**Exercise inputs**
Start of Block

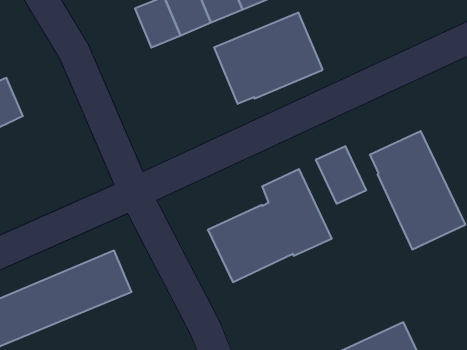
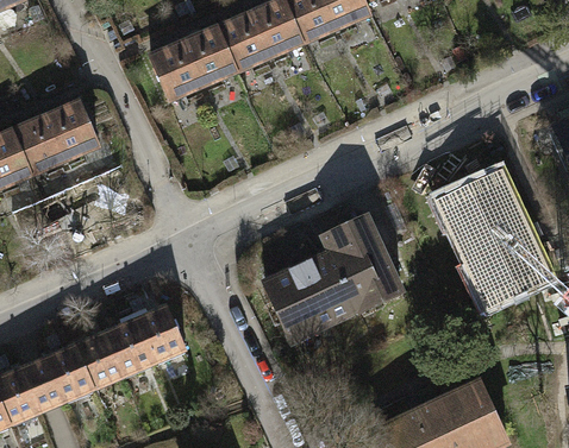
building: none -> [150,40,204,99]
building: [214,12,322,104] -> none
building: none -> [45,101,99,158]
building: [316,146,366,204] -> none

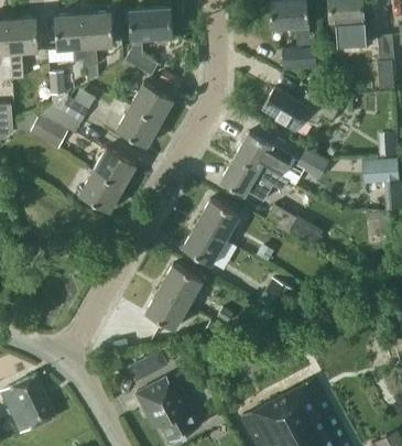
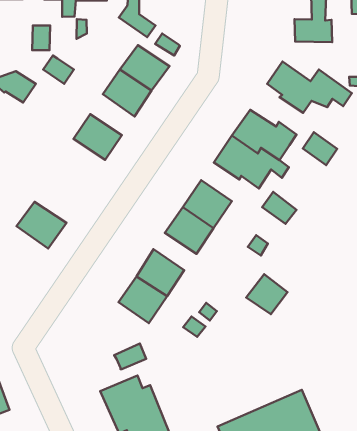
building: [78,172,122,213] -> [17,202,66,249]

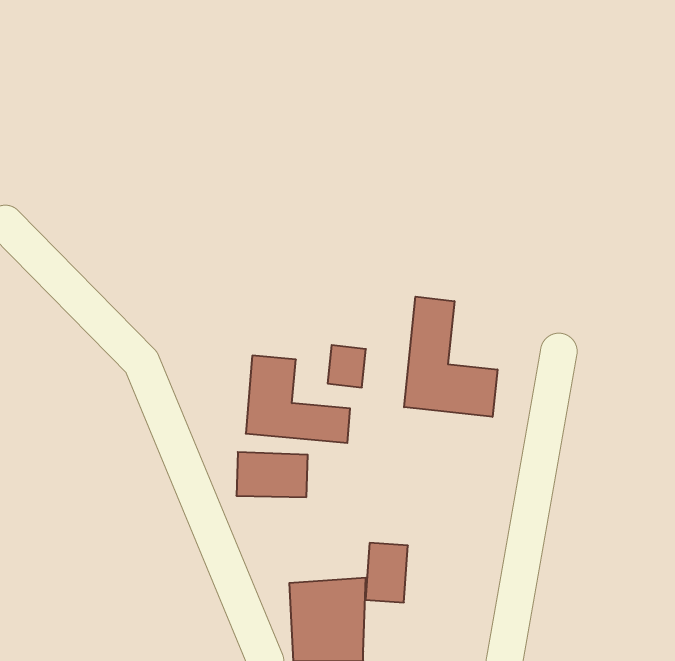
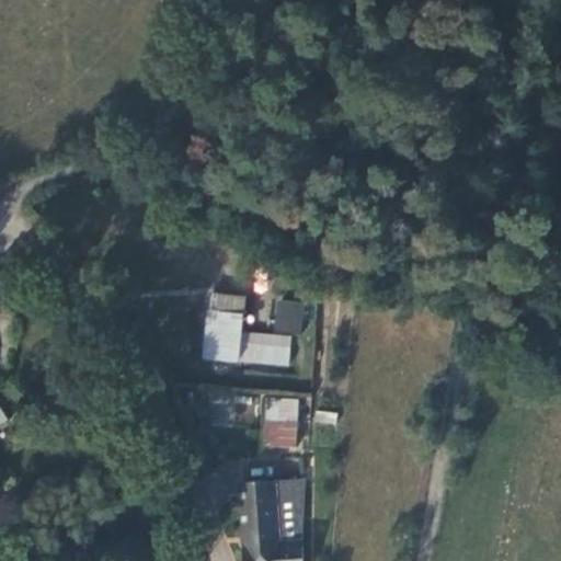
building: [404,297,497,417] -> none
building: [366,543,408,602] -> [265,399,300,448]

End of Block
Start of Block

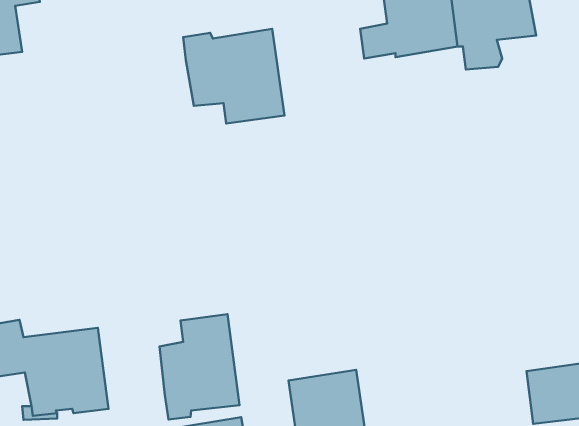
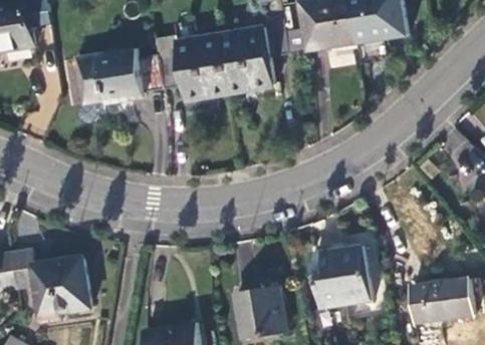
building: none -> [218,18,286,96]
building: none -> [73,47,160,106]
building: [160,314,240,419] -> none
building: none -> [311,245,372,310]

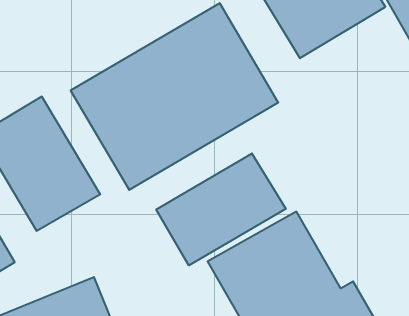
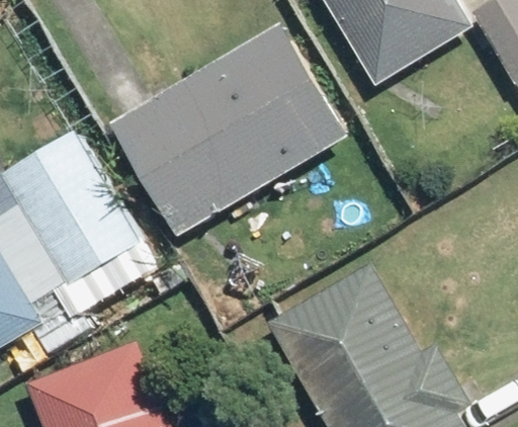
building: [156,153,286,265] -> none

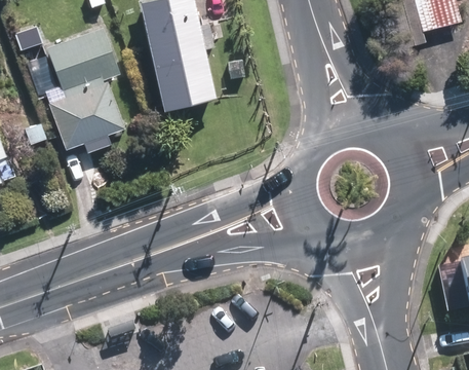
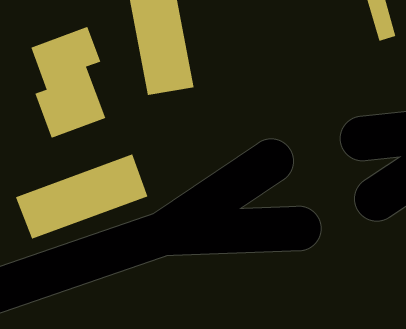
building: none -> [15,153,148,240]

End of Block

**Goal of the exercise**
Within the records, filter for lines that contain the word "none" and show each one.

**Your solution**
building: none -> [150,40,204,99]
building: [214,12,322,104] -> none
building: none -> [45,101,99,158]
building: [316,146,366,204] -> none
building: [404,297,497,417] -> none
building: none -> [218,18,286,96]
building: none -> [73,47,160,106]
building: [160,314,240,419] -> none
building: none -> [311,245,372,310]
building: [156,153,286,265] -> none
building: none -> [15,153,148,240]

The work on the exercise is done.